**Problem details**
The expected output is each line from the one containing "The teapot (purple)" to the last line of the data below, set down exactly, minus the pictures.

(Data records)
■ ■ ■
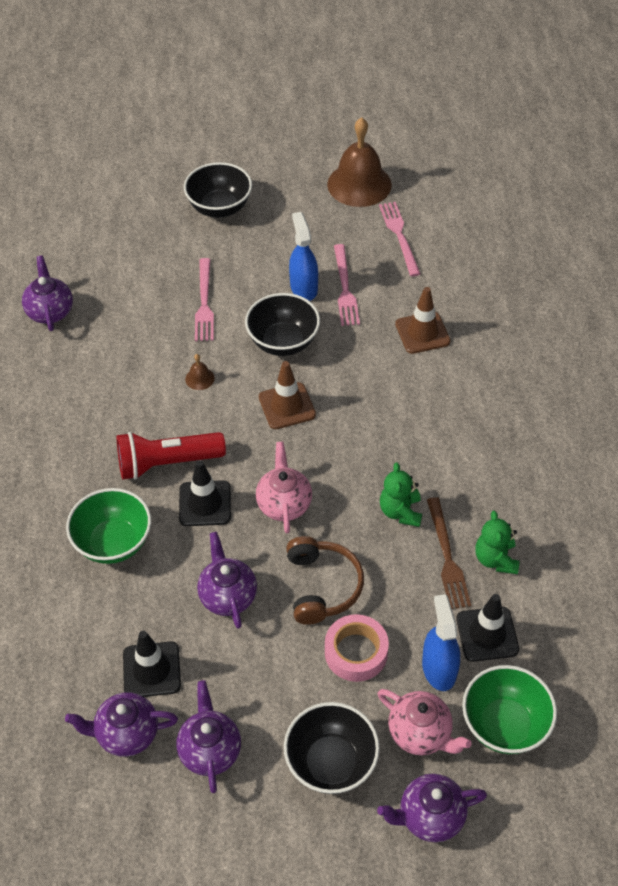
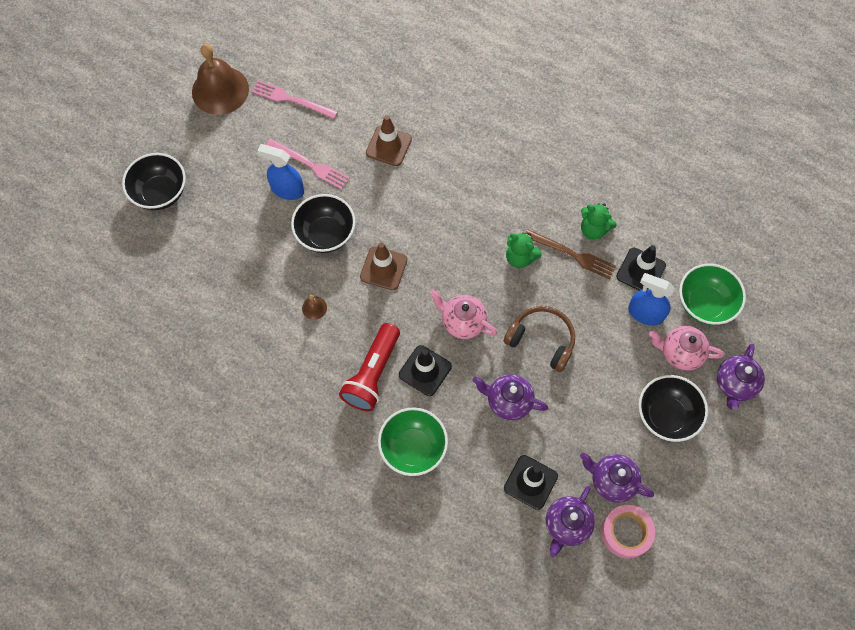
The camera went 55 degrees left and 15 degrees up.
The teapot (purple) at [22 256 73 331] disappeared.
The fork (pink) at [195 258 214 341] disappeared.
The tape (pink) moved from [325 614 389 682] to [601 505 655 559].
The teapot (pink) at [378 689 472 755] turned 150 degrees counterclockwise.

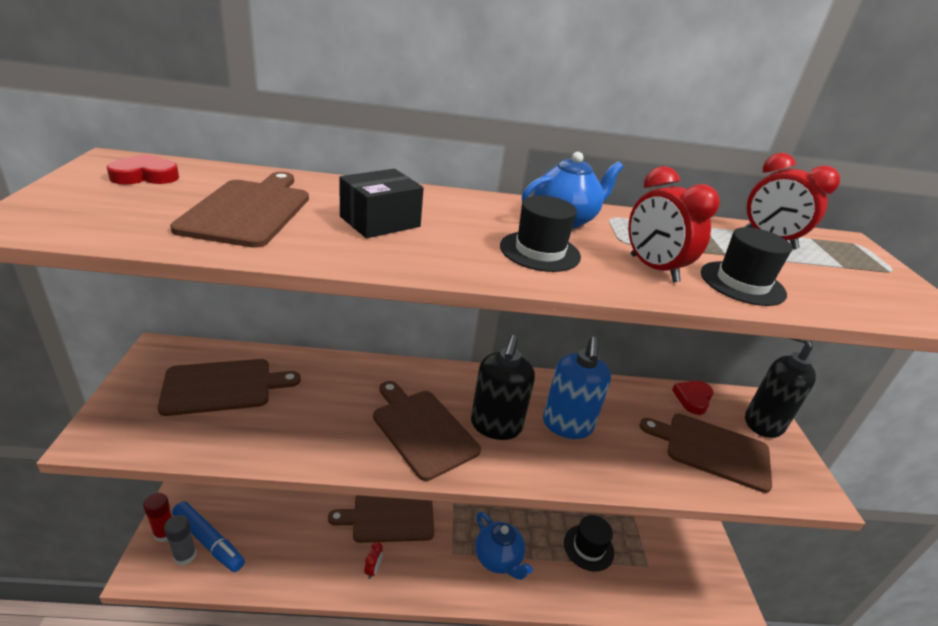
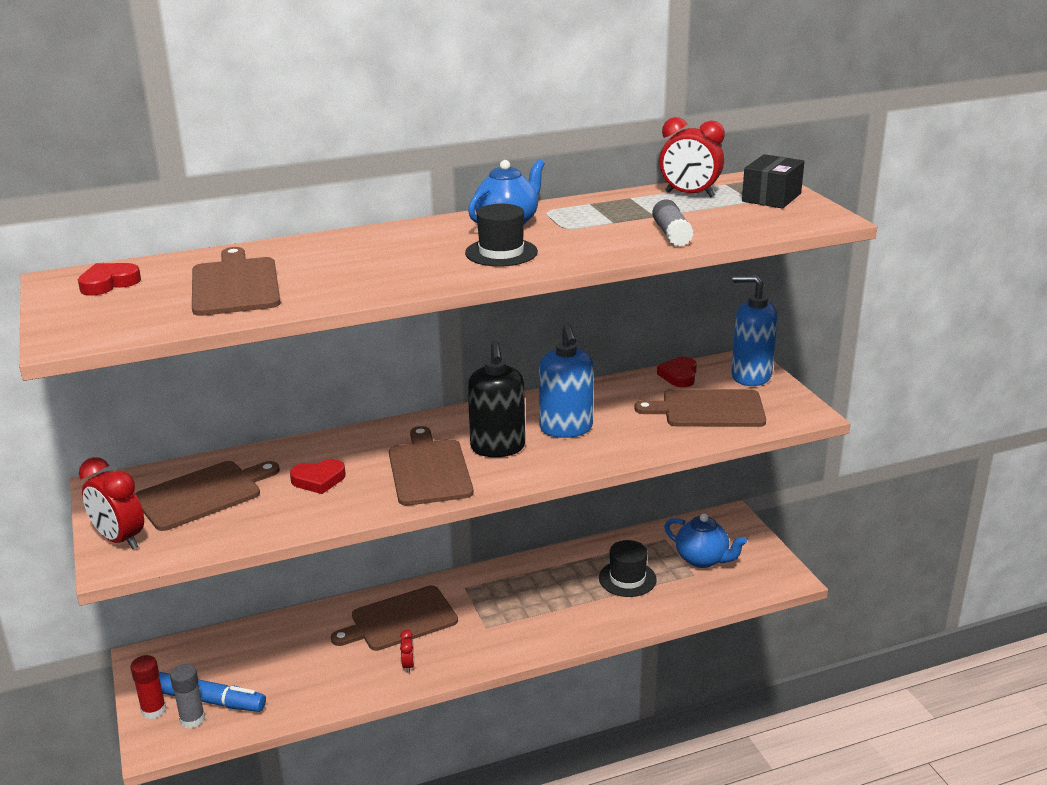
The camera went 15 degrees left and 5 degrees down.
The box (black) moved from [339 169 424 238] to [742 154 804 209].
The cutting board (brown) at [373 381 481 481] turned 45 degrees clockwise.
The teapot (blue) moved from [475 512 533 580] to [664 513 747 568].
The clock (red) moved from [628 166 720 283] to [79 457 144 549].
The hat (black) at [701 227 792 306] was replaced by the glue stick (grey) at [652 199 693 247].
The soap dispenser (black) at [745 338 816 438] became the soap dispenser (blue) at [731 275 778 386].
The heart (red) at [290 459 346 494] appeared.

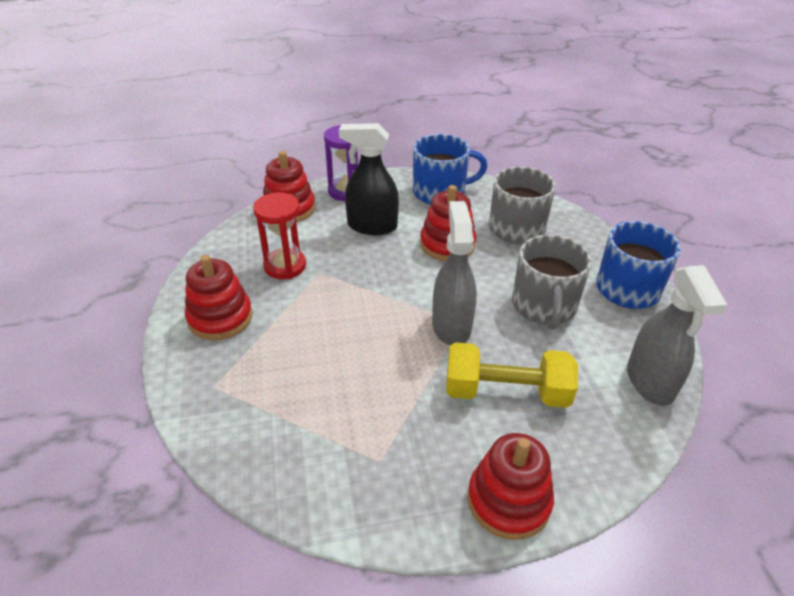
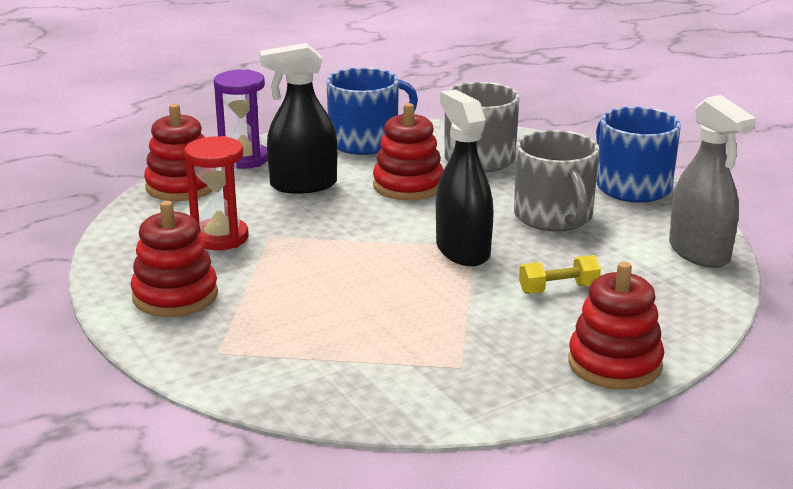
The camera went 20 degrees left and 15 degrees down.
The spray bottle (grey) at [432 201 477 345] became the spray bottle (black) at [436 89 494 266].
The dumbbell (yellow) at [446 342 578 408] changed to 0.53 times the size.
■ ■ ■
**Result for this task**
The teapot (purple) at [22 256 73 331] disappeared.
The fork (pink) at [195 258 214 341] disappeared.
The tape (pink) moved from [325 614 389 682] to [601 505 655 559].
The teapot (pink) at [378 689 472 755] turned 150 degrees counterclockwise.

The camera went 15 degrees left and 5 degrees down.
The box (black) moved from [339 169 424 238] to [742 154 804 209].
The cutting board (brown) at [373 381 481 481] turned 45 degrees clockwise.
The teapot (blue) moved from [475 512 533 580] to [664 513 747 568].
The clock (red) moved from [628 166 720 283] to [79 457 144 549].
The hat (black) at [701 227 792 306] was replaced by the glue stick (grey) at [652 199 693 247].
The soap dispenser (black) at [745 338 816 438] became the soap dispenser (blue) at [731 275 778 386].
The heart (red) at [290 459 346 494] appeared.

The camera went 20 degrees left and 15 degrees down.
The spray bottle (grey) at [432 201 477 345] became the spray bottle (black) at [436 89 494 266].
The dumbbell (yellow) at [446 342 578 408] changed to 0.53 times the size.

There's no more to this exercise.